## Exercise directions
Filter these entries so that only lines with the word "none" remain.

## Content revision data
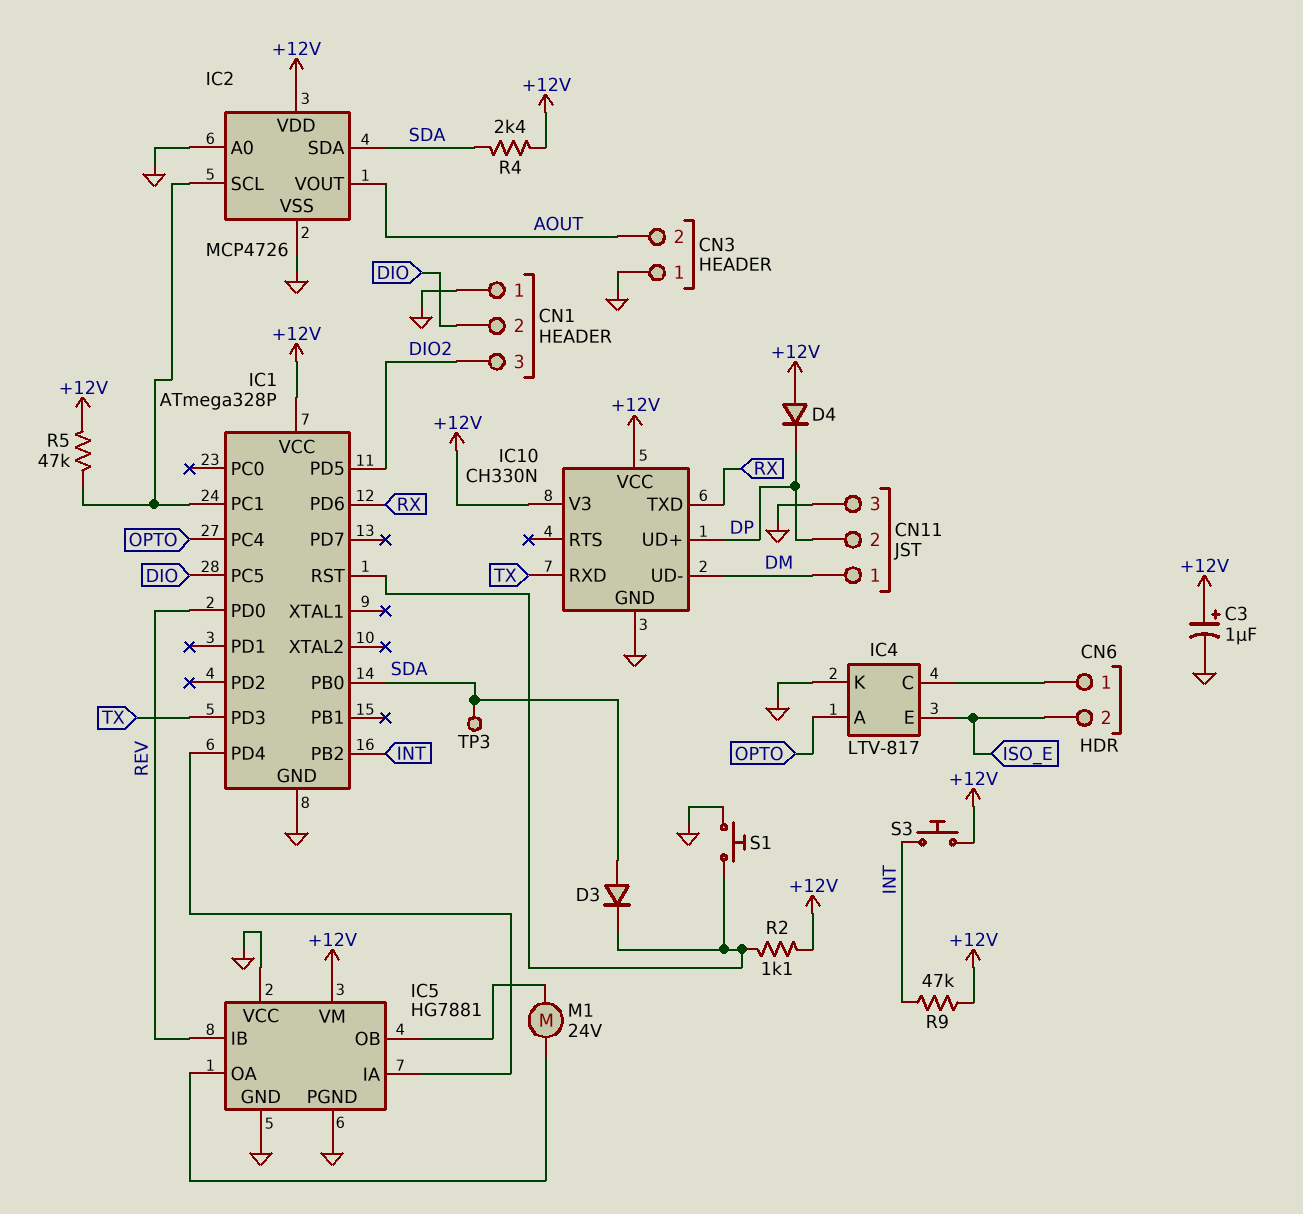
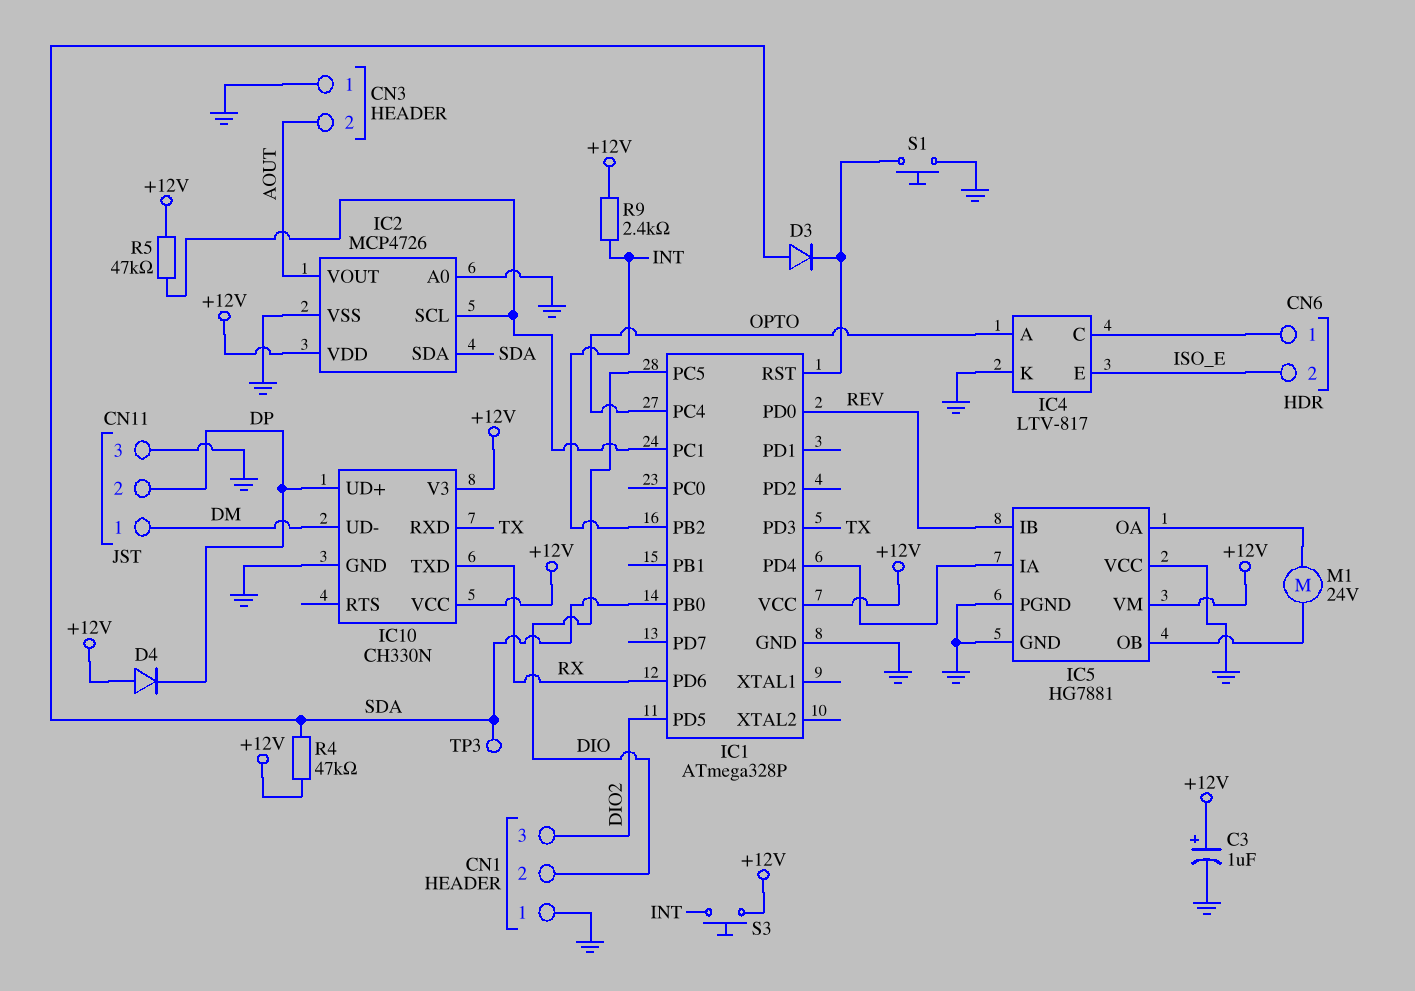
R2: 1.1k (+12V, IC1/RST) -> none
R4: 2.4k (+12V, SDA) -> 47k (+12V, SDA)
R9: 47k (+12V, INT) -> 2.4k (+12V, INT)

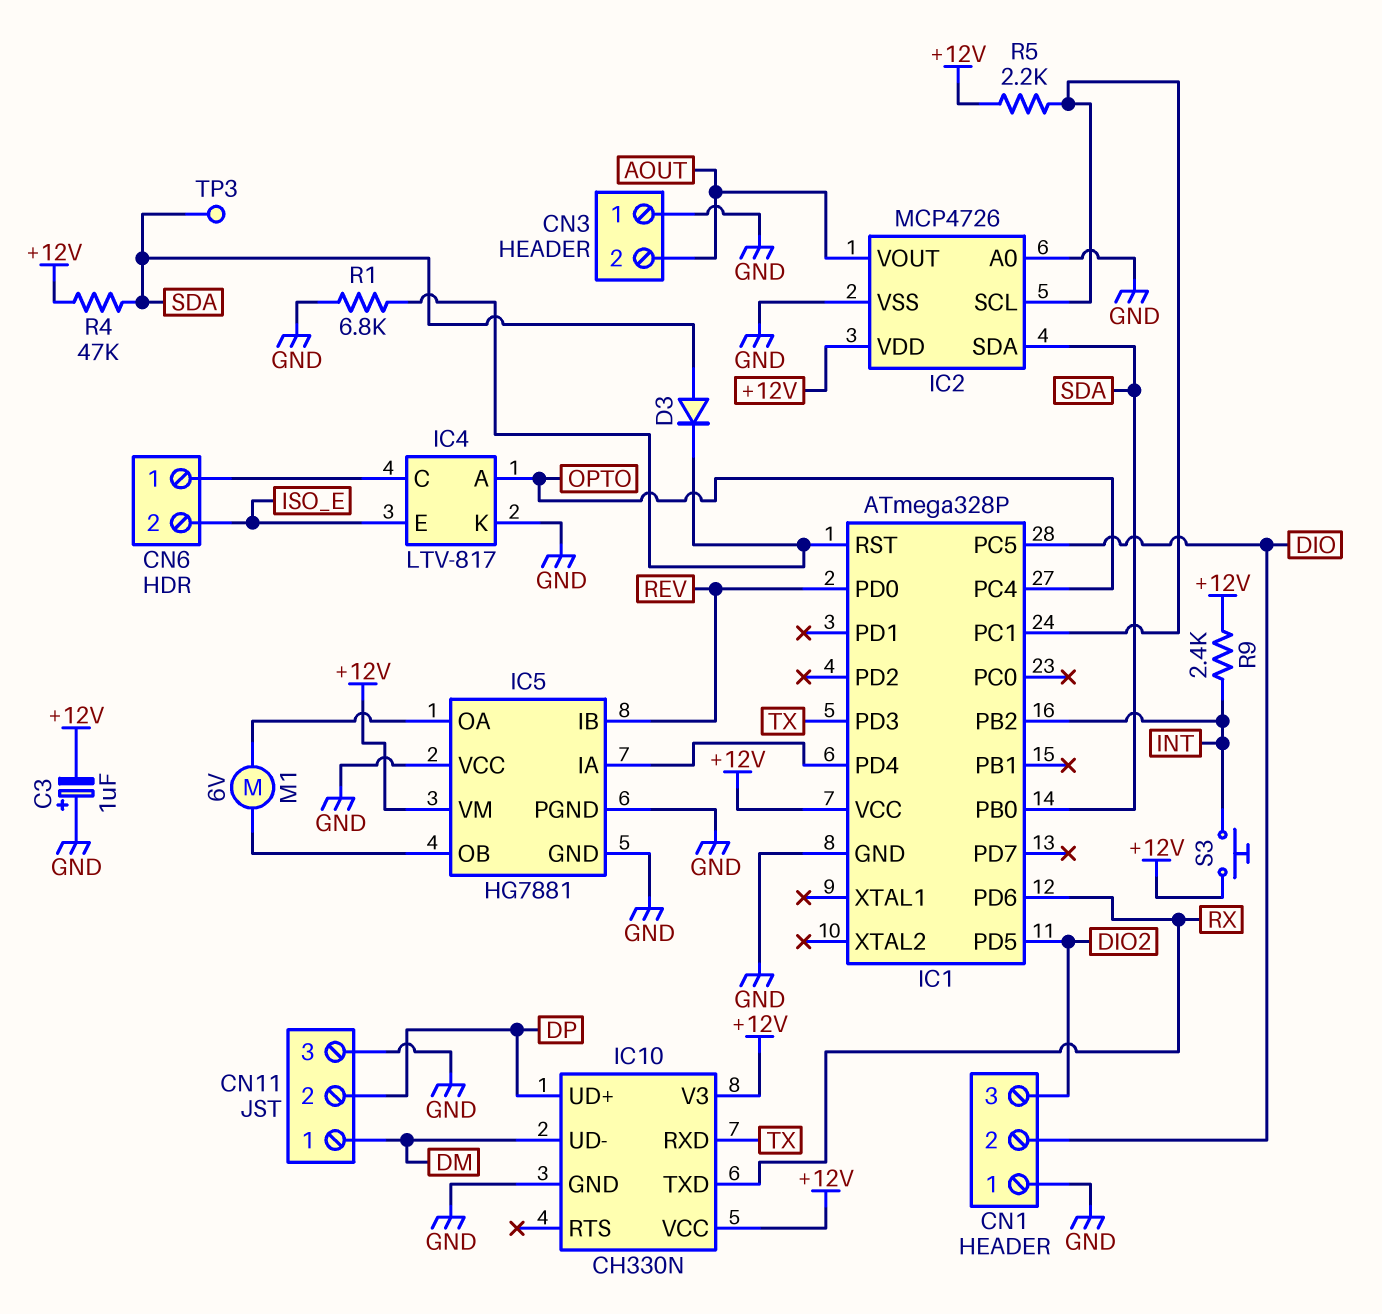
C3: 1uF (plus +12V, minus GND) -> 1uF (plus GND, minus +12V)
D4: diode (A +12V, K DP) -> none
M1: motor 24V (IC5/OA, IC5/OB) -> motor 6V (IC5/OA, IC5/OB)
R1: none -> 6.8k (GND, IC1/RST)
R5: 47k (+12V, IC1/PC1) -> 2.2k (+12V, IC1/PC1)
S1: button (GND, IC1/RST) -> none

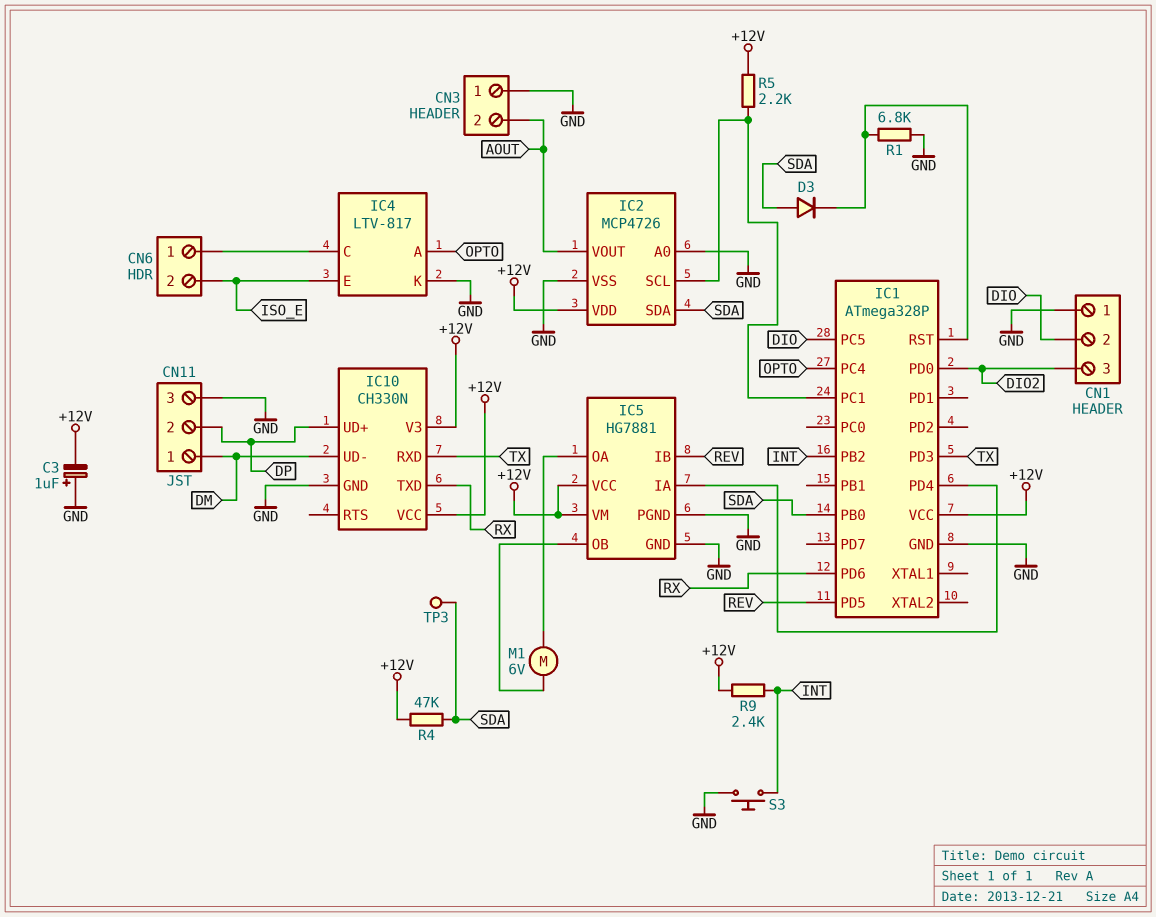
IC1 pin PD0: REV -> DIO2
IC1 pin PD5: DIO2 -> REV
IC5 pin VCC: GND -> +12V
S3: button (+12V, INT) -> button (GND, INT)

## Exercise output
R2: 1.1k (+12V, IC1/RST) -> none
D4: diode (A +12V, K DP) -> none
R1: none -> 6.8k (GND, IC1/RST)
S1: button (GND, IC1/RST) -> none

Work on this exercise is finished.